To do: What is needed is a copy of each line in the listing below that contains "parking".

Data supplied:
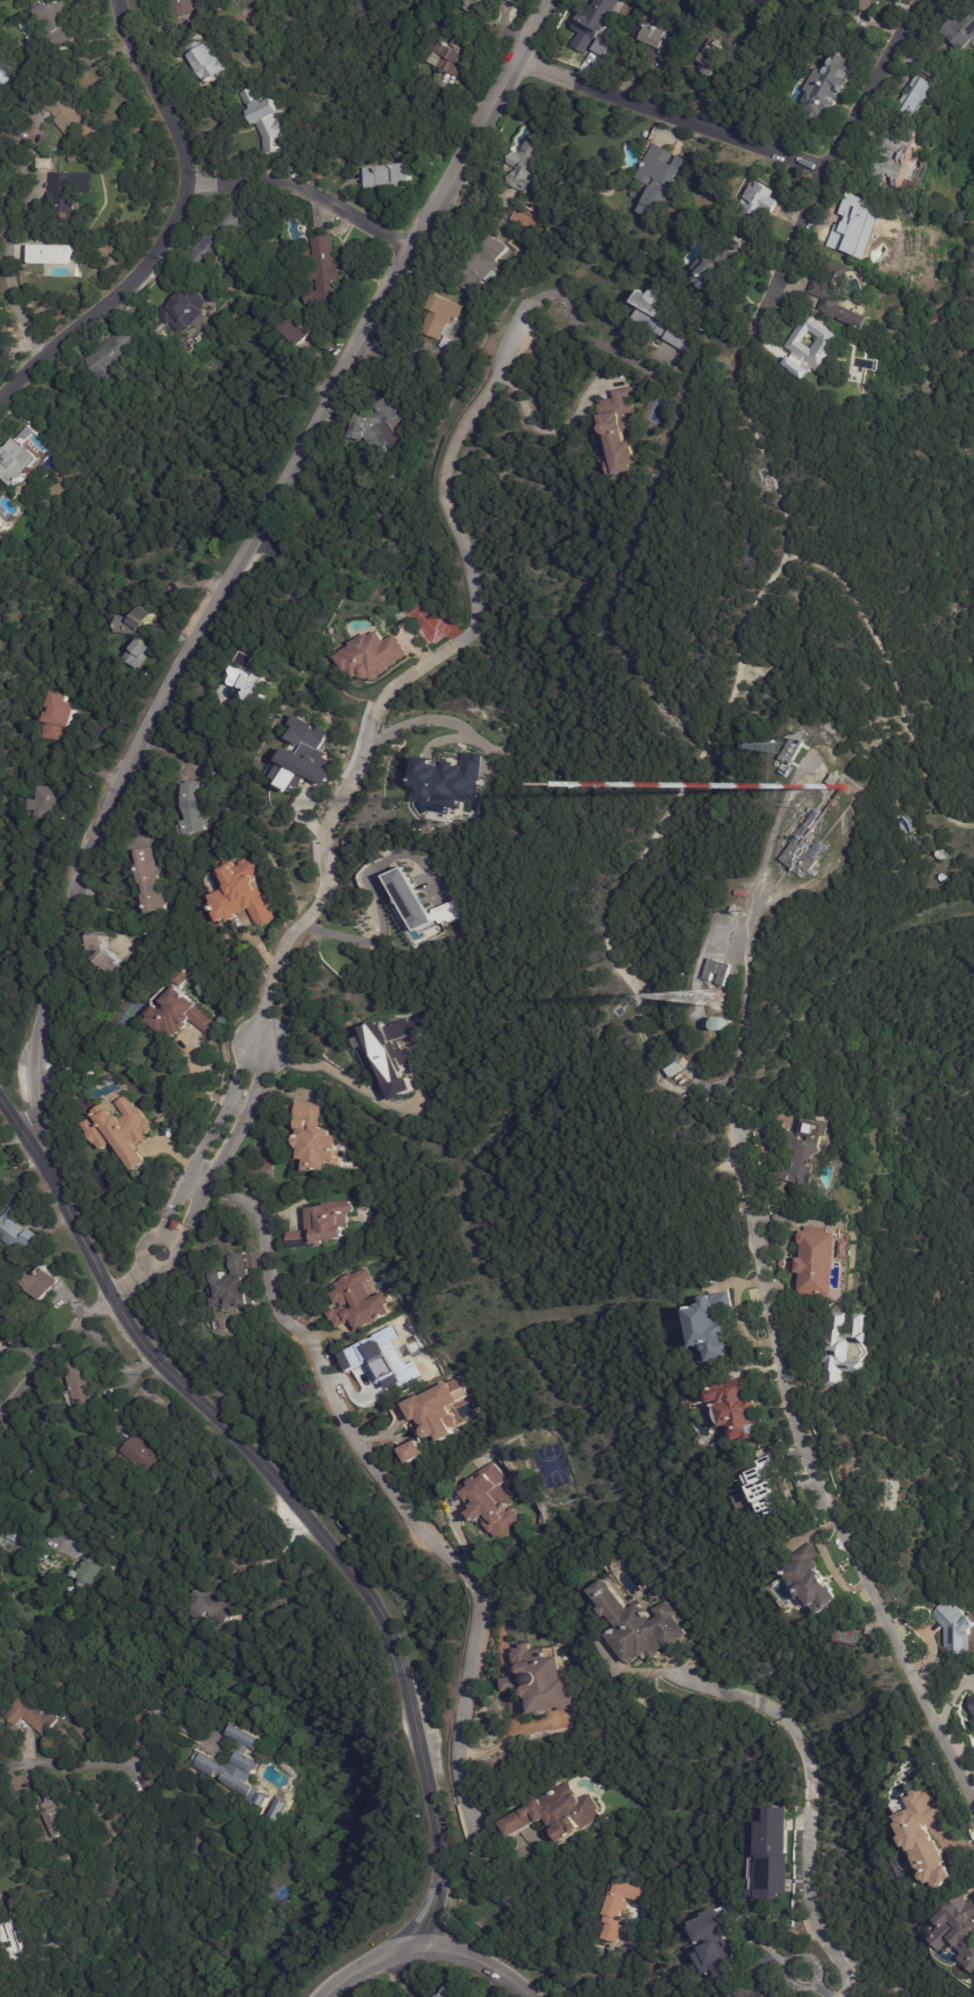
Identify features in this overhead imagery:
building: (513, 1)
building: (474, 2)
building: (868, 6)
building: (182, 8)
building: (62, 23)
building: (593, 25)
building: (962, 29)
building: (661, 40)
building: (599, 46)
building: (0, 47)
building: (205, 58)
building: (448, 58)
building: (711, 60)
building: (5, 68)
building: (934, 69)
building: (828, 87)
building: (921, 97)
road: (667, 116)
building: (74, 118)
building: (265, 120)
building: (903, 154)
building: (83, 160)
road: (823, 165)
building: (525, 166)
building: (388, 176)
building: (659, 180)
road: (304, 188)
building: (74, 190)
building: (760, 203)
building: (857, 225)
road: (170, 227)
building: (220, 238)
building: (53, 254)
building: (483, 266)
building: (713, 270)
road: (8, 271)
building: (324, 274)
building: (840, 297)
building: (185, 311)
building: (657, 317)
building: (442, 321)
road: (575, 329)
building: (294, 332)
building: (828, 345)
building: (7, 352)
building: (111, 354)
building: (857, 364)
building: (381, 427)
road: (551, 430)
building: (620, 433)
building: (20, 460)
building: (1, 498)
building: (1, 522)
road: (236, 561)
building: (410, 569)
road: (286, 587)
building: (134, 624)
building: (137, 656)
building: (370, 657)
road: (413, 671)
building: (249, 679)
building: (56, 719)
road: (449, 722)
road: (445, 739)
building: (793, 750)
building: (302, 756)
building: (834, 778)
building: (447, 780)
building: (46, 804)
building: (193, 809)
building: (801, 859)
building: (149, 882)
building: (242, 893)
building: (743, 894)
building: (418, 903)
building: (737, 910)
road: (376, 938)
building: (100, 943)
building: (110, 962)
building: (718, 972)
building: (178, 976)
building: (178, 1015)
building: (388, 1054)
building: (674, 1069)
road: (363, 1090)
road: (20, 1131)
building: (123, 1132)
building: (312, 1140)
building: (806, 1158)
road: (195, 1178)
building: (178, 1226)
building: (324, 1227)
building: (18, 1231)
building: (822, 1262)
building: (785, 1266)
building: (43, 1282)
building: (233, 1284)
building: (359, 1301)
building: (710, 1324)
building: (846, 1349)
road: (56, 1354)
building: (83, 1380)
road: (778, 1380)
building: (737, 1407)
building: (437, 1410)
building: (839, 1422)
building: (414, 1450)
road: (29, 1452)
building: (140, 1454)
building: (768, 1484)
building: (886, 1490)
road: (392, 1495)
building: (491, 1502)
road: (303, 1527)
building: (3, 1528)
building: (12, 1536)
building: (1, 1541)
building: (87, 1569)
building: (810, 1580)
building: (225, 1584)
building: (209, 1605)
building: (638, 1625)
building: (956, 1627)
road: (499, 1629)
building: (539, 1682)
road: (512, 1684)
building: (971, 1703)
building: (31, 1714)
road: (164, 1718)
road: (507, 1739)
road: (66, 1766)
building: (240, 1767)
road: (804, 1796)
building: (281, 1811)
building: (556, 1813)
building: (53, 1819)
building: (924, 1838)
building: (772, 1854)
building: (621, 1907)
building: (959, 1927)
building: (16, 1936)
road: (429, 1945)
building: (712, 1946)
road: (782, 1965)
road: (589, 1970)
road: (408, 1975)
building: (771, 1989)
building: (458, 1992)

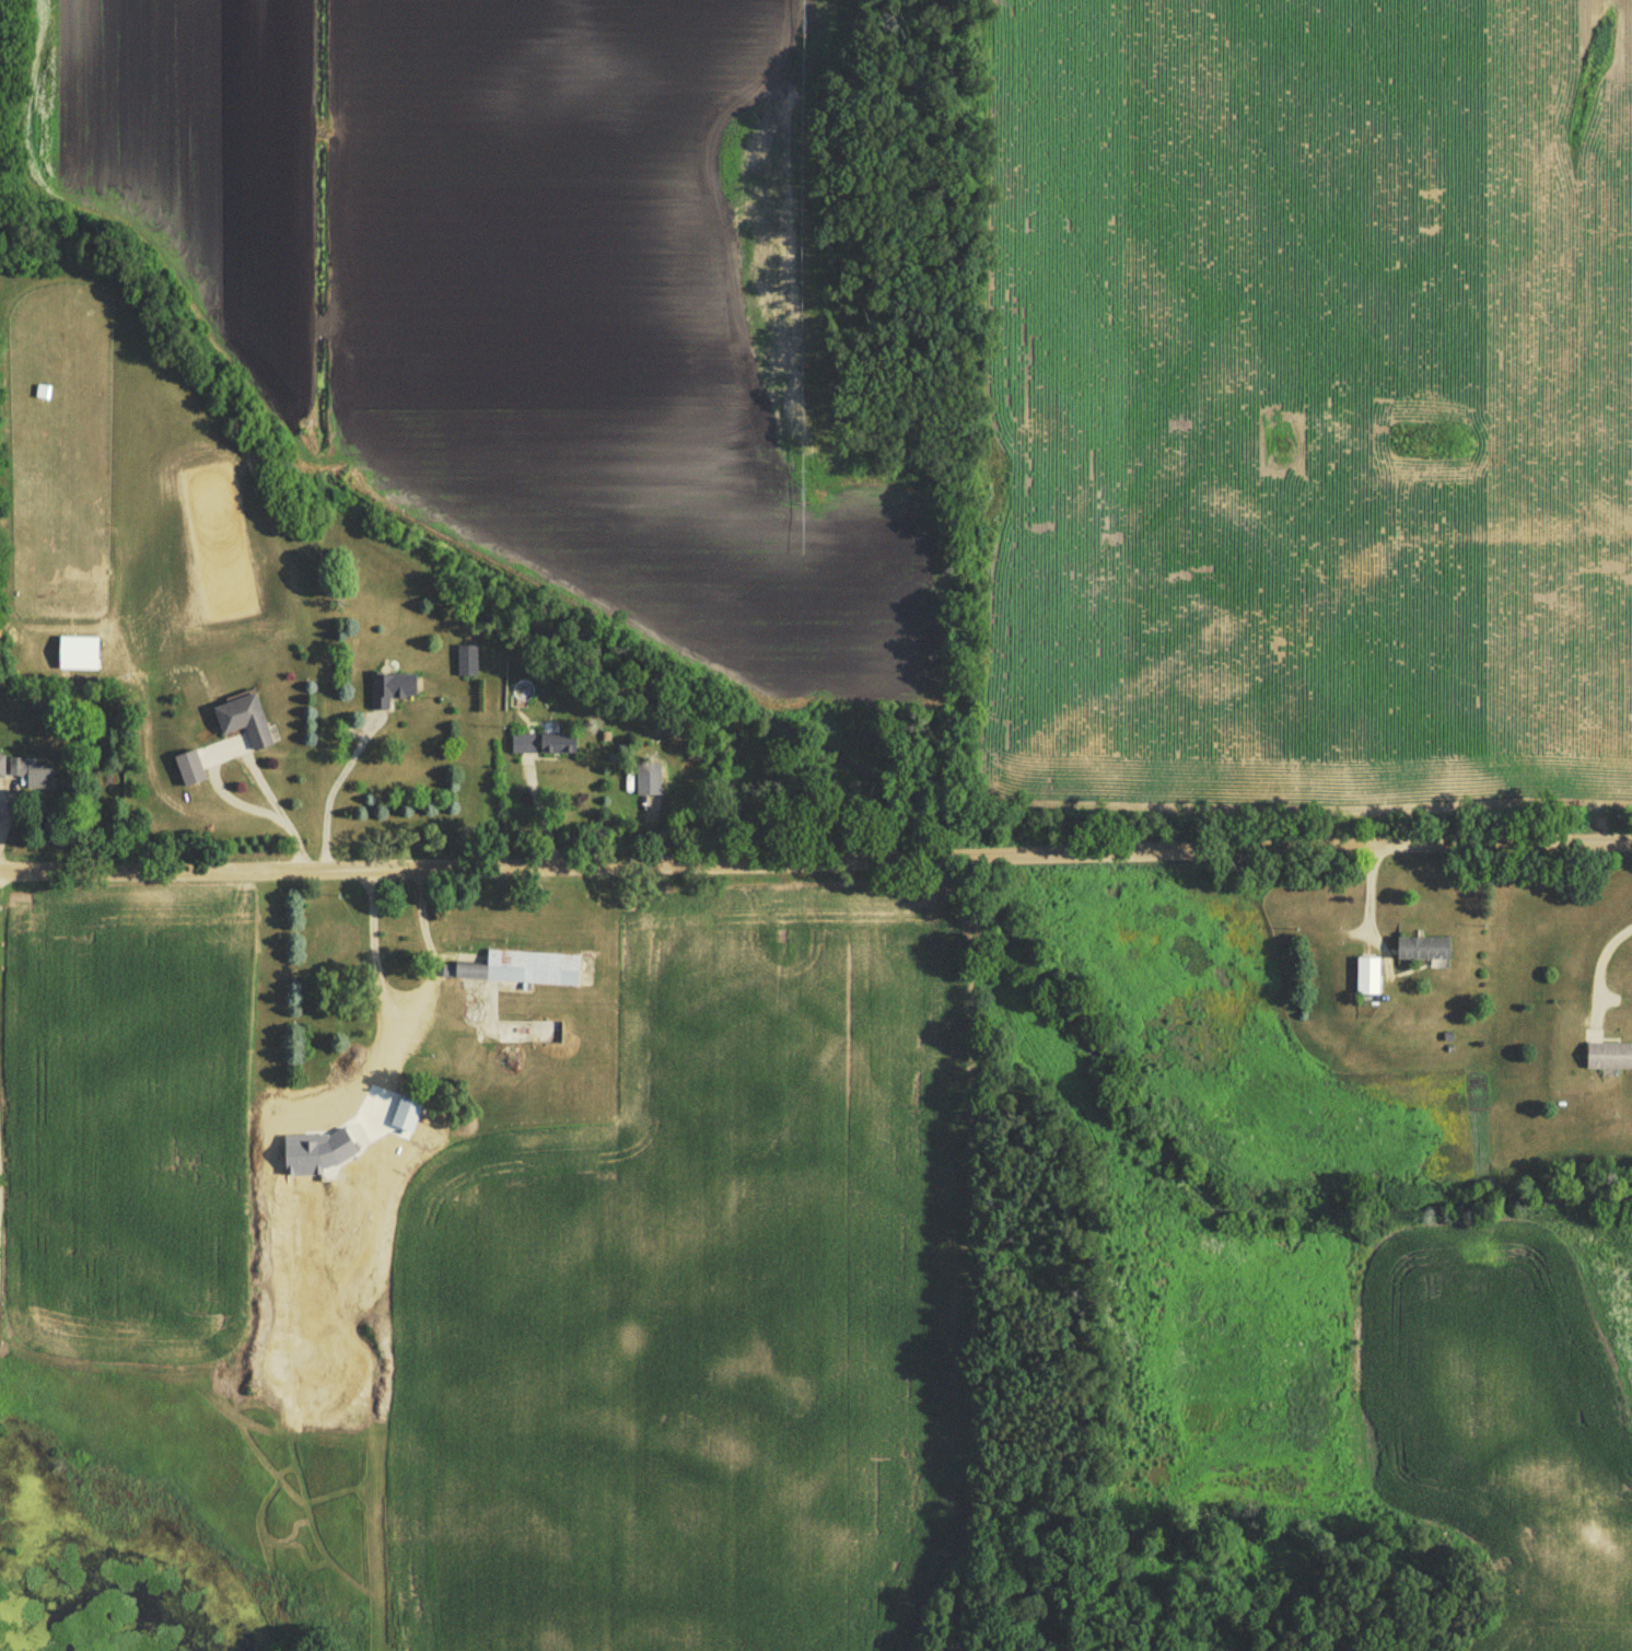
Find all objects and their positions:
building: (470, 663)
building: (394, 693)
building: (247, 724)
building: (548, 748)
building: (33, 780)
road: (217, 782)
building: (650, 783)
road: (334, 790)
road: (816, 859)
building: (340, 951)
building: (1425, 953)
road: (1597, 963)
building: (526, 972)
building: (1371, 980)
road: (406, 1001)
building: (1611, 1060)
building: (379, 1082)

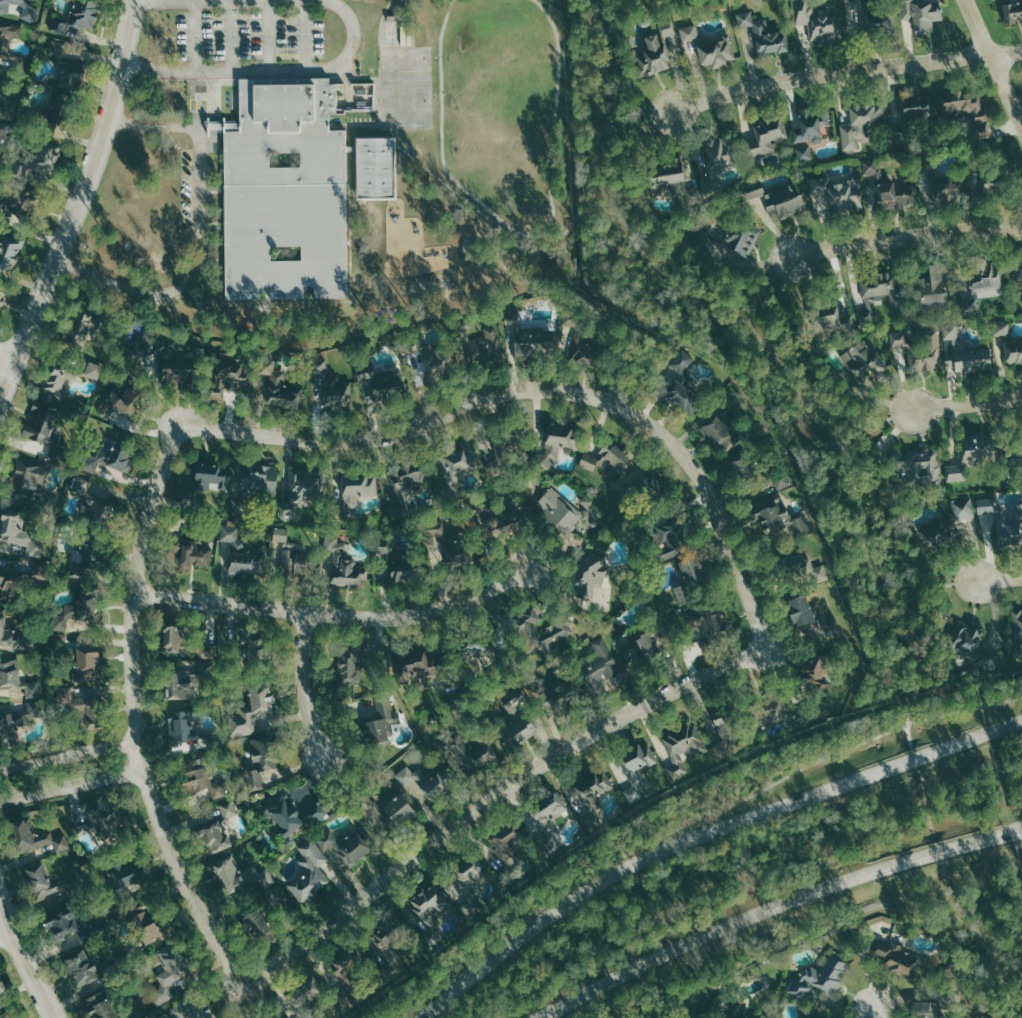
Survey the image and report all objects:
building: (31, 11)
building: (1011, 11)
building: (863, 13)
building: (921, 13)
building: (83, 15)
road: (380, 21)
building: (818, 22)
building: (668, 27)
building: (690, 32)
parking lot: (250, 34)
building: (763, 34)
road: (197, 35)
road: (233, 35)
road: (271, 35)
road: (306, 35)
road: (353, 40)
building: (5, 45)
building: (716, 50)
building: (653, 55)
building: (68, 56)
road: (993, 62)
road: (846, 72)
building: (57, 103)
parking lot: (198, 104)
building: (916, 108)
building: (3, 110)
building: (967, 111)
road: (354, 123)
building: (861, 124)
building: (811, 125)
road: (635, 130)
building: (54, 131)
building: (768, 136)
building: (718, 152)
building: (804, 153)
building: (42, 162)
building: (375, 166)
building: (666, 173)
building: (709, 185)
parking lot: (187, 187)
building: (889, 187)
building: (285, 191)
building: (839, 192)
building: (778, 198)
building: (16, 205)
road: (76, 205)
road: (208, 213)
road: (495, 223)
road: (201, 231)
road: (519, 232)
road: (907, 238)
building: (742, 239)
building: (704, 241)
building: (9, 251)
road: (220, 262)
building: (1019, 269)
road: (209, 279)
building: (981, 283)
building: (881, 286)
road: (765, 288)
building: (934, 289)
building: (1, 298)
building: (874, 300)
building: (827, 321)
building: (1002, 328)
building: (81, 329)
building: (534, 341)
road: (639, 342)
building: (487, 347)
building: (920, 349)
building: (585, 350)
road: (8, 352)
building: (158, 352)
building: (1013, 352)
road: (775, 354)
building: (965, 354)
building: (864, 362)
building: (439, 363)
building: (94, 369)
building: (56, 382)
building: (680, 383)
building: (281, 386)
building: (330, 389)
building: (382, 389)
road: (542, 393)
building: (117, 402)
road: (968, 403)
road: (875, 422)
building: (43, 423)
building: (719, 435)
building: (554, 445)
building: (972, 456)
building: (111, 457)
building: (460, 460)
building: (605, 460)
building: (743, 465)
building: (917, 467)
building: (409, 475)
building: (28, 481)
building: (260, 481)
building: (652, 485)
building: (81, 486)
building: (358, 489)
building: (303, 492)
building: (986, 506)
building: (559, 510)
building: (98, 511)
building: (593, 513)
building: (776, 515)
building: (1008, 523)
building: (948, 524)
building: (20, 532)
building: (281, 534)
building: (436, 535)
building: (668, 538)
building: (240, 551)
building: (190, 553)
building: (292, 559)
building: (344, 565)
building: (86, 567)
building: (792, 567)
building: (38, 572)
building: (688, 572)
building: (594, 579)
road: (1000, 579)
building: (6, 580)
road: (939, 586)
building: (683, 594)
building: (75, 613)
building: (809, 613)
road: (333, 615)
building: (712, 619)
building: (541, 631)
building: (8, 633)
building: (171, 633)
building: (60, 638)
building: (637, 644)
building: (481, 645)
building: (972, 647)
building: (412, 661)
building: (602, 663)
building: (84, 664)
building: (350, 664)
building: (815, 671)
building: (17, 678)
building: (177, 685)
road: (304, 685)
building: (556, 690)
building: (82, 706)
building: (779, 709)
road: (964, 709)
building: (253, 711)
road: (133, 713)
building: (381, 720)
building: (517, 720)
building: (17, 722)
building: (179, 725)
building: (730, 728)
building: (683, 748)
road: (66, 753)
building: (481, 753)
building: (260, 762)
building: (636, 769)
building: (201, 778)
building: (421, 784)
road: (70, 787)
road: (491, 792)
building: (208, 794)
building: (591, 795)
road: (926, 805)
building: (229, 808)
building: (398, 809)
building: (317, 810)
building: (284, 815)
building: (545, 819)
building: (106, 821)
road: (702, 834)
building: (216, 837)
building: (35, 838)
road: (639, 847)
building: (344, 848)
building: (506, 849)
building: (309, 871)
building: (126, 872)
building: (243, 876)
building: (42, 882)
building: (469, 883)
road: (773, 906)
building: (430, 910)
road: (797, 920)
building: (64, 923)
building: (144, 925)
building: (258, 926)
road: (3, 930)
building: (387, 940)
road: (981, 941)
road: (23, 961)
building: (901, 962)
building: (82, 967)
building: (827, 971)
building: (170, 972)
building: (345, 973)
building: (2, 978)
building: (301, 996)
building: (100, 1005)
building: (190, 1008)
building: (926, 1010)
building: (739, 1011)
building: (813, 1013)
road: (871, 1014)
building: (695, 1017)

Task result:
parking lot: (250, 34)
parking lot: (198, 104)
parking lot: (187, 187)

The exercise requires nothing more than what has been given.